> [Exercise details]: Transcribe nothing except the lines below that run from the one with "pink trapezoid: (267, 70) -> (270, 75), moved" to the one with "yellow star: (270, 204) -> (422, 263), moved", ends included, and do not copy any picture.

:: Information provided

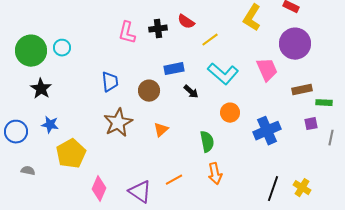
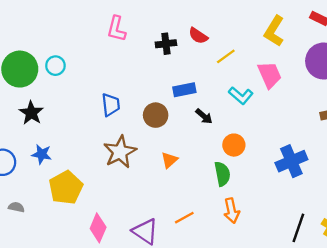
pink L-shape: (127, 33) -> (116, 29), moved
pink trapezoid: (267, 70) -> (270, 75), moved
cyan L-shape: (223, 74) -> (241, 96), size x0.7
orange circle: (230, 113) -> (234, 145), moved

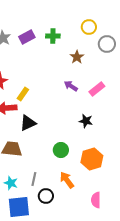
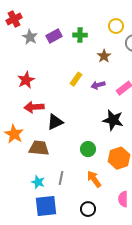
purple arrow: (71, 86) -> (98, 85), turned -48
yellow rectangle: (23, 94) -> (76, 79), moved
black star: (86, 121) -> (113, 120), size x1.5
black circle: (46, 196) -> (88, 209), moved

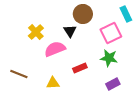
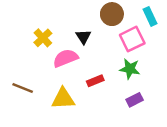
brown circle: (83, 14) -> (112, 14), moved
yellow triangle: (53, 83) -> (63, 99), size x1.5

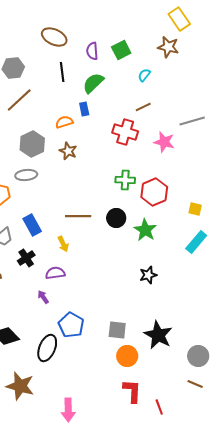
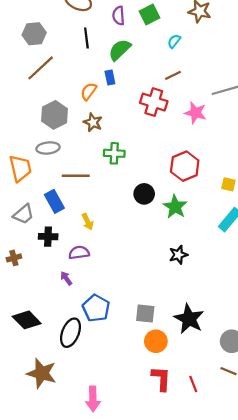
orange semicircle: (64, 122) -> (89, 91), turned -36
green cross: (125, 180) -> (114, 153), moved
brown line: (78, 216) -> (76, 176), moved
black cross: (26, 258) -> (48, 237), turned 36
red line: (159, 407) -> (193, 384), moved

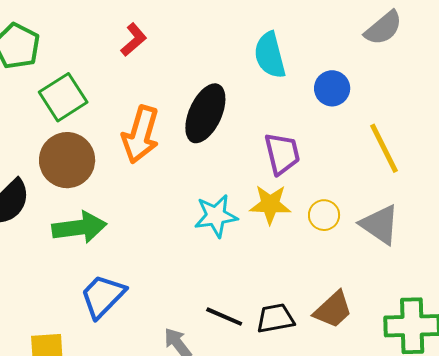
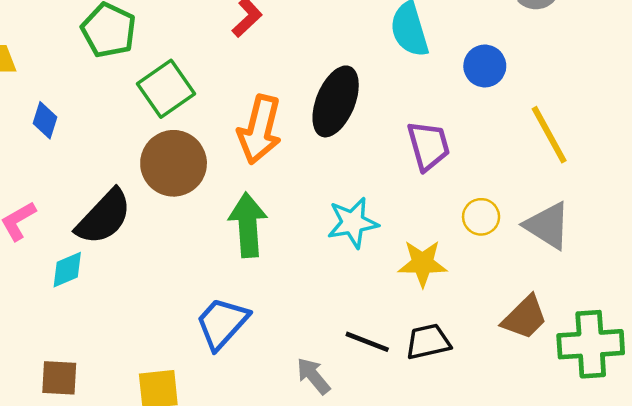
yellow star: (270, 204) -> (422, 263), moved
green arrow: (79, 227) -> (248, 225), moved, turned -84
brown trapezoid: (333, 310) -> (525, 317), moved

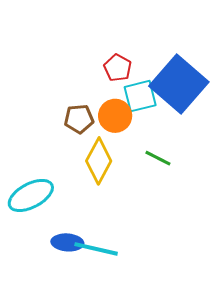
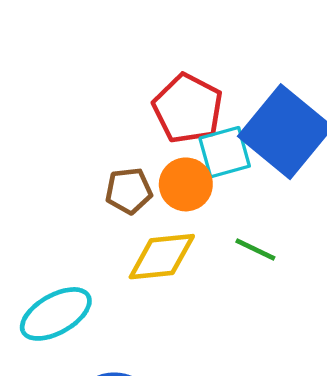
red pentagon: (118, 68) -> (188, 108), size x1.6
yellow diamond: (99, 161) -> (162, 257), turned 57

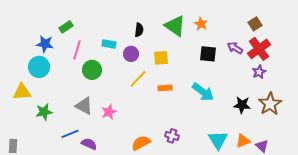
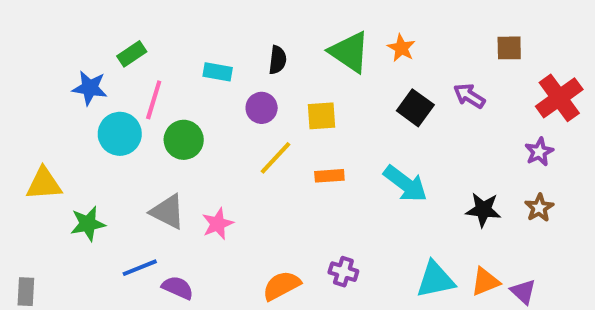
brown square: (255, 24) -> (509, 48), turned 32
cyan rectangle: (109, 44) -> (218, 72), moved
red cross: (259, 49) -> (559, 98), moved
black square: (208, 54) -> (415, 108), turned 30
cyan circle: (39, 67) -> (120, 134), moved
purple star: (259, 72) -> (539, 152), moved
brown star: (270, 104) -> (539, 208), size x0.6
cyan triangle: (218, 140) -> (435, 280), turned 50

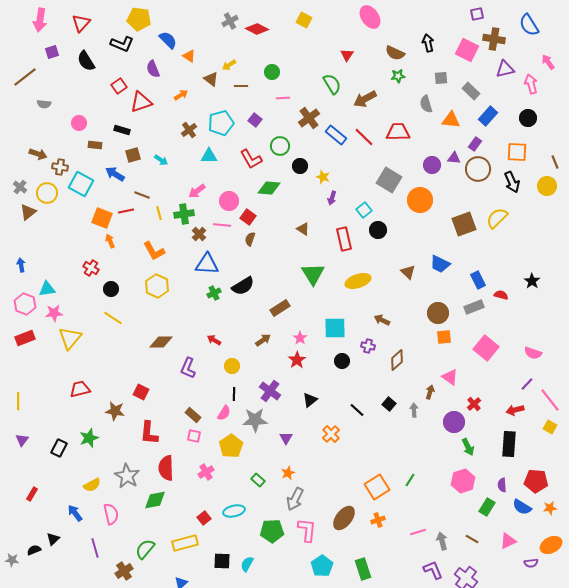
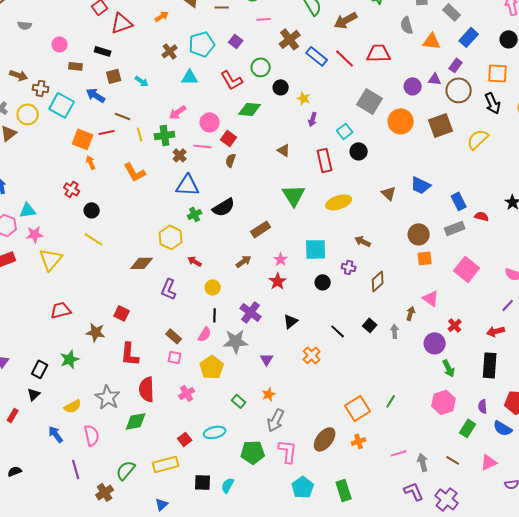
brown square: (464, 224) -> (441, 125), moved
yellow hexagon: (157, 286) -> (171, 237), moved
black triangle: (53, 539) -> (34, 394), moved

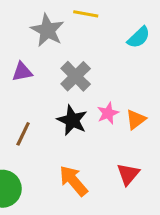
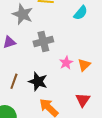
gray cross: (76, 76) -> (43, 42), turned 36
black star: (72, 120) -> (38, 81), moved

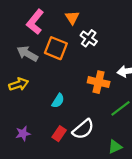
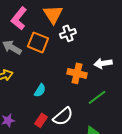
orange triangle: (72, 18) -> (53, 14), size x1.5
white cross: (89, 38) -> (68, 33), turned 35

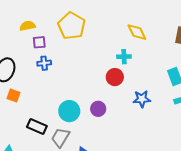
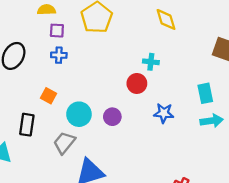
yellow diamond: (137, 32) -> (166, 19), moved
orange square: (14, 95) -> (49, 96), moved
black rectangle: (37, 127) -> (27, 125), moved, turned 66

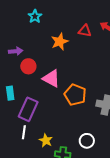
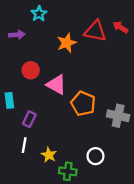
red triangle: (85, 31) -> (95, 31), size x1.5
purple arrow: (16, 51) -> (17, 35), moved
purple rectangle: (28, 109) -> (29, 119), size x0.6

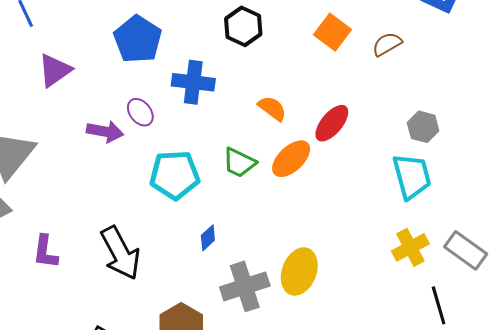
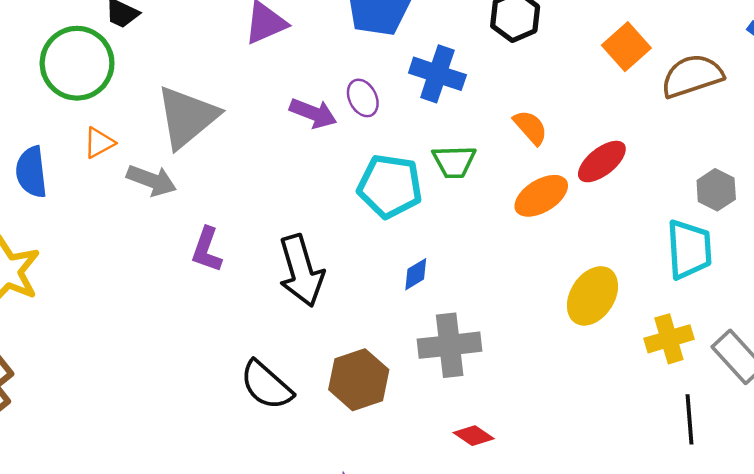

::::

> [Response to the task]:
pink trapezoid: (267, 70) -> (270, 75), moved
cyan L-shape: (223, 74) -> (241, 96), size x0.7
orange circle: (230, 113) -> (234, 145), moved

purple arrow: (71, 86) -> (98, 85), turned -48
yellow rectangle: (23, 94) -> (76, 79), moved
black star: (86, 121) -> (113, 120), size x1.5
black circle: (46, 196) -> (88, 209), moved

brown circle: (83, 14) -> (112, 14), moved
yellow triangle: (53, 83) -> (63, 99), size x1.5

orange semicircle: (64, 122) -> (89, 91), turned -36
green cross: (125, 180) -> (114, 153), moved
brown line: (78, 216) -> (76, 176), moved
black cross: (26, 258) -> (48, 237), turned 36
red line: (159, 407) -> (193, 384), moved

yellow star: (270, 204) -> (422, 263), moved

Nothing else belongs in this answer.